▶ _Source information_
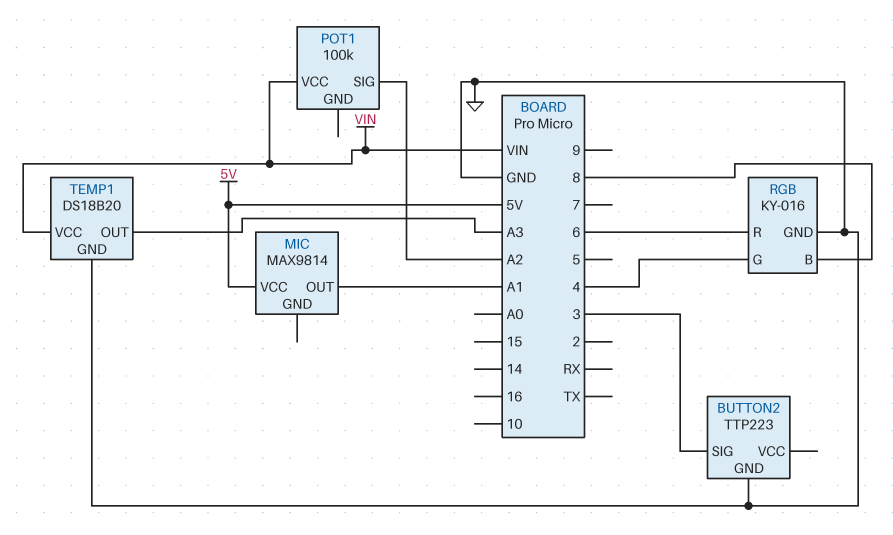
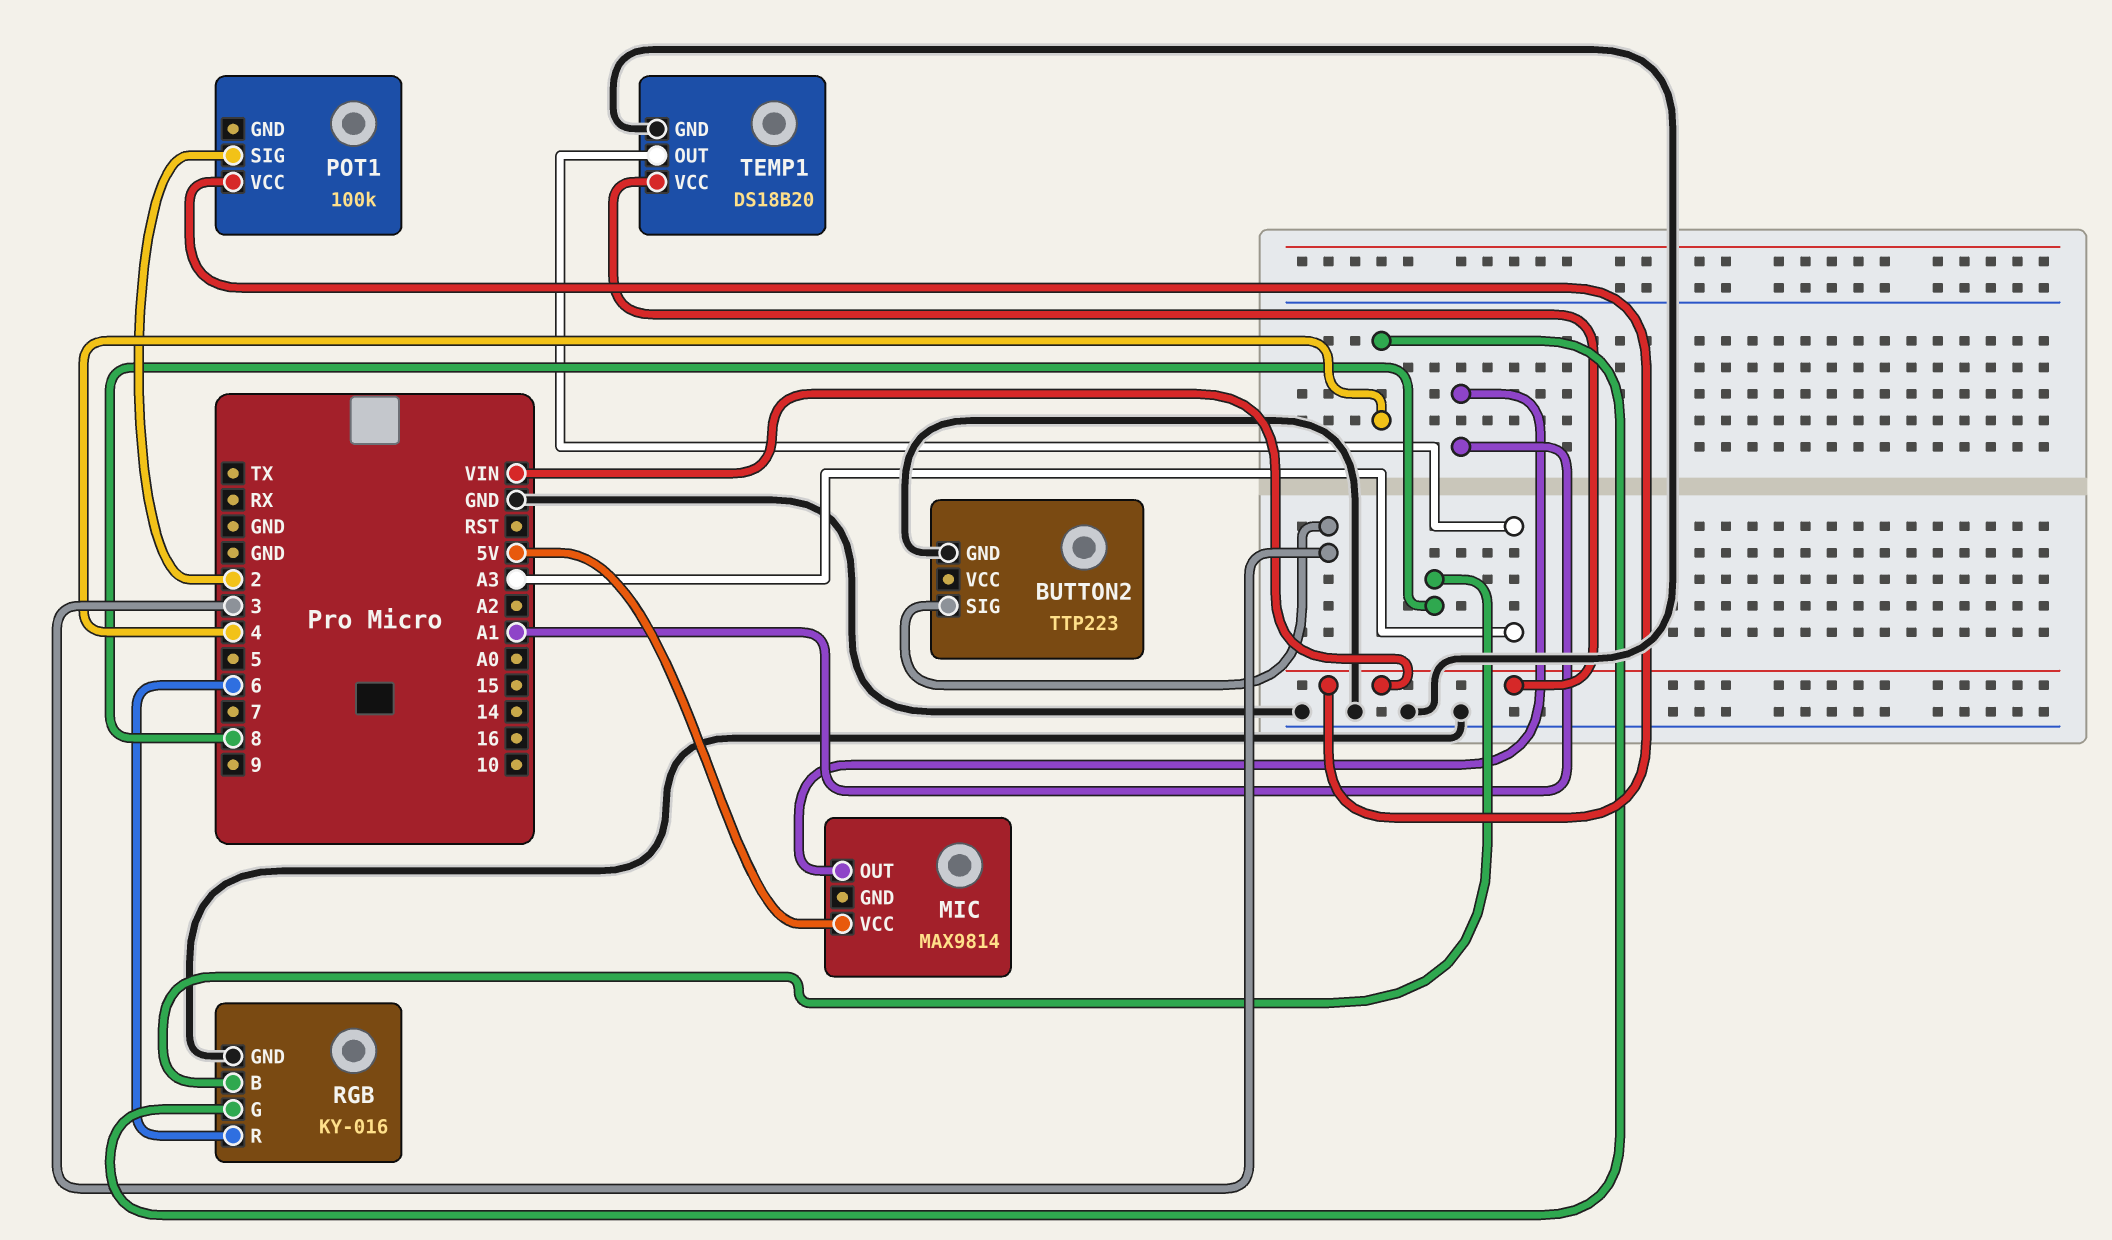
POT1 pin SIG: A2 -> 2

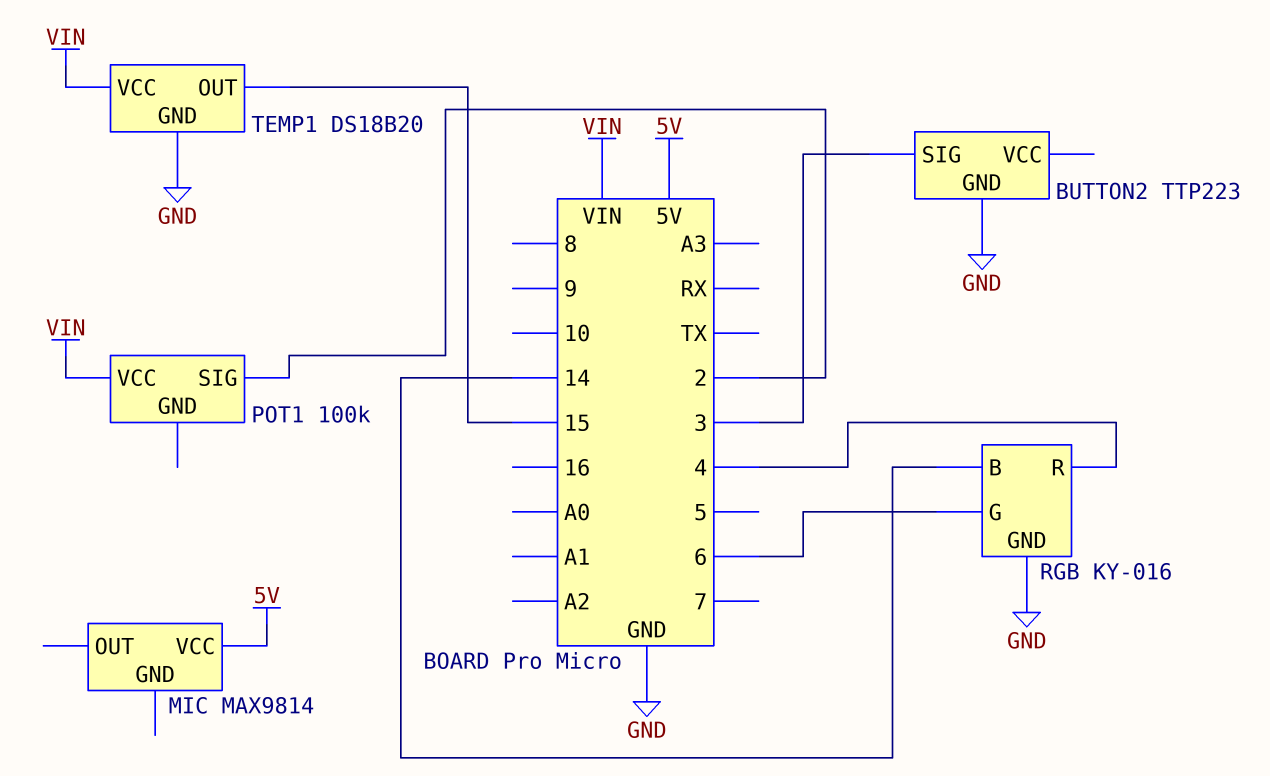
MIC pin OUT: A1 -> none
RGB pin B: 8 -> 14
RGB pin G: 4 -> 6
RGB pin R: 6 -> 4
TEMP1 pin OUT: A3 -> 15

▶ _Work to be completed_
Exact copy, no pictures: reproduce every entry shown above.

▶ _Response to the task_
POT1 pin SIG: A2 -> 2

MIC pin OUT: A1 -> none
RGB pin B: 8 -> 14
RGB pin G: 4 -> 6
RGB pin R: 6 -> 4
TEMP1 pin OUT: A3 -> 15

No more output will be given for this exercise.